Provided material |
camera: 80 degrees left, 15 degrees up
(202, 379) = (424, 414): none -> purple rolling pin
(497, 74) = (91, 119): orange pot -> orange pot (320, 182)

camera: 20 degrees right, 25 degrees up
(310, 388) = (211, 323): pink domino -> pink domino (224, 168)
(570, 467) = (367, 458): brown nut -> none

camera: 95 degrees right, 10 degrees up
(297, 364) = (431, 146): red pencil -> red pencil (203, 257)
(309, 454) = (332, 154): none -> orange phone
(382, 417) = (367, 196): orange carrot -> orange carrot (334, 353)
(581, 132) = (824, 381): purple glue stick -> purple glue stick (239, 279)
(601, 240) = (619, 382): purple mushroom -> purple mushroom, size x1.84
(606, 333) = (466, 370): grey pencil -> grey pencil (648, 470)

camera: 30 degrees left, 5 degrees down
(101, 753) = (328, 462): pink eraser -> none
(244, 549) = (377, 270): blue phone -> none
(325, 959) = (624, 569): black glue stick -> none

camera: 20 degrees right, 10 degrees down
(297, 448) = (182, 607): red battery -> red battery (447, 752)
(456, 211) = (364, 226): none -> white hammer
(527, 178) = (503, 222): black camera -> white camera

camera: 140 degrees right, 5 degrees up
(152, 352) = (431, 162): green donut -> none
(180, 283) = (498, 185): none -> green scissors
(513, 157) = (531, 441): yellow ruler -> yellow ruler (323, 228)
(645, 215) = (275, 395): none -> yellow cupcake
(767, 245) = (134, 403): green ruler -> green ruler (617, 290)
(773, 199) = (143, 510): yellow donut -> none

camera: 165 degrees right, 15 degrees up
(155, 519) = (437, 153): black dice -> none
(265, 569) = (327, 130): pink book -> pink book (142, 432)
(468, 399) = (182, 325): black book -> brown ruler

Task | What you give back must be the stretch above, starting at the line with "camera: 20 degrees right, 25 degrees up" and ending at the line with "(382, 417) = (367, 196): orange", copied exactly.

Task answer |
camera: 20 degrees right, 25 degrees up
(310, 388) = (211, 323): pink domino -> pink domino (224, 168)
(570, 467) = (367, 458): brown nut -> none

camera: 95 degrees right, 10 degrees up
(297, 364) = (431, 146): red pencil -> red pencil (203, 257)
(309, 454) = (332, 154): none -> orange phone
(382, 417) = (367, 196): orange carrot -> orange carrot (334, 353)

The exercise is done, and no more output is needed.